## TASK DESCRIPTION
The answer must be every line of the records below that contains the word "spinning".

Spatial object tracking data
::::
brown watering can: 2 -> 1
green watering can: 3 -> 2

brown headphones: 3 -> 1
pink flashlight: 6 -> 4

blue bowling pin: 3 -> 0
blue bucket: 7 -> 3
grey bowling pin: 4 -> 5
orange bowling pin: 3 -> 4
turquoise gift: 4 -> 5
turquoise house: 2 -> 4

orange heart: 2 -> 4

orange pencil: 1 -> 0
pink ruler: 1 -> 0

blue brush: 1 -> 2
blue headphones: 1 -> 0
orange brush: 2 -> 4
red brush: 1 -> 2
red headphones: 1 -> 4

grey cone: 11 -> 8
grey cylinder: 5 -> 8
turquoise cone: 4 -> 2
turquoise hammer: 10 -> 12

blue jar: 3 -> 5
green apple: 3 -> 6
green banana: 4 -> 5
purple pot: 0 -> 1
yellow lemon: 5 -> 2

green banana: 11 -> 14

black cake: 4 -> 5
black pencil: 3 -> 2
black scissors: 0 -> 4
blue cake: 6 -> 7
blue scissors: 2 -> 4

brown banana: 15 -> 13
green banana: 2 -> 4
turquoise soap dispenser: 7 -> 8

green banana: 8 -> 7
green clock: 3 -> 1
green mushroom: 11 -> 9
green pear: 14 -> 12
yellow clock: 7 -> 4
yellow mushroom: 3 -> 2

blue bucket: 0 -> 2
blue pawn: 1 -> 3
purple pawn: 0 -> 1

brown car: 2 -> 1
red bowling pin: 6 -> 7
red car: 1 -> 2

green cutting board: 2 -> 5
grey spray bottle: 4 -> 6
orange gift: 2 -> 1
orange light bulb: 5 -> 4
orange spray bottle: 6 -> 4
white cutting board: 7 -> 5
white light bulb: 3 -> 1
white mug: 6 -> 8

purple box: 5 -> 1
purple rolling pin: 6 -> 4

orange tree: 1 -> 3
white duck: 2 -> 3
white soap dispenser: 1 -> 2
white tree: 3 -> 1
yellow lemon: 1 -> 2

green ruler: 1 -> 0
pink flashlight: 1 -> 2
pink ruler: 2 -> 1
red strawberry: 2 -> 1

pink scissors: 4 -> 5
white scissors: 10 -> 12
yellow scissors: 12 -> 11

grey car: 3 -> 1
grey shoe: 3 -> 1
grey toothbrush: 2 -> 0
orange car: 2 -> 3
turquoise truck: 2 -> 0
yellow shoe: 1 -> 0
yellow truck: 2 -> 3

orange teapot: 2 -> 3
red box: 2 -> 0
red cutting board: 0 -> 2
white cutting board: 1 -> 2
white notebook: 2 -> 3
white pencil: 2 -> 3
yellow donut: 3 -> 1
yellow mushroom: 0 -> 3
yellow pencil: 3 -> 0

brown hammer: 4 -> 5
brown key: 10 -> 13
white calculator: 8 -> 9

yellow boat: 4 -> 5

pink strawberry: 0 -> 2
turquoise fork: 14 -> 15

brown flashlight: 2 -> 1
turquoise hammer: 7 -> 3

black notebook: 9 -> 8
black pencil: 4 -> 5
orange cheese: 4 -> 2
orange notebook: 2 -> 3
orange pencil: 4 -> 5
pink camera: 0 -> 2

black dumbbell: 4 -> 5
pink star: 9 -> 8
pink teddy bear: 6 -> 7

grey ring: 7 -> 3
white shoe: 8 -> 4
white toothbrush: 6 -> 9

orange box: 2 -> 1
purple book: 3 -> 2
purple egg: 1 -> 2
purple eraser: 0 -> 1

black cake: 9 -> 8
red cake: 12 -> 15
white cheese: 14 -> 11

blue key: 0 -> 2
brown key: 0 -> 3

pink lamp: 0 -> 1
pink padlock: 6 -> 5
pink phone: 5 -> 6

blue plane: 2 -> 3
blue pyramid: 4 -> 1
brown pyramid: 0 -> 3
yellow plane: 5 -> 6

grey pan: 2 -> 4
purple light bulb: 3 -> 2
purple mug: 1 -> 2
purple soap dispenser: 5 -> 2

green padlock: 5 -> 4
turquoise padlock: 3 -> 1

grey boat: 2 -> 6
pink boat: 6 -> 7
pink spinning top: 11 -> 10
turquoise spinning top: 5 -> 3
::::
## TASK OUTPUT
pink spinning top: 11 -> 10
turquoise spinning top: 5 -> 3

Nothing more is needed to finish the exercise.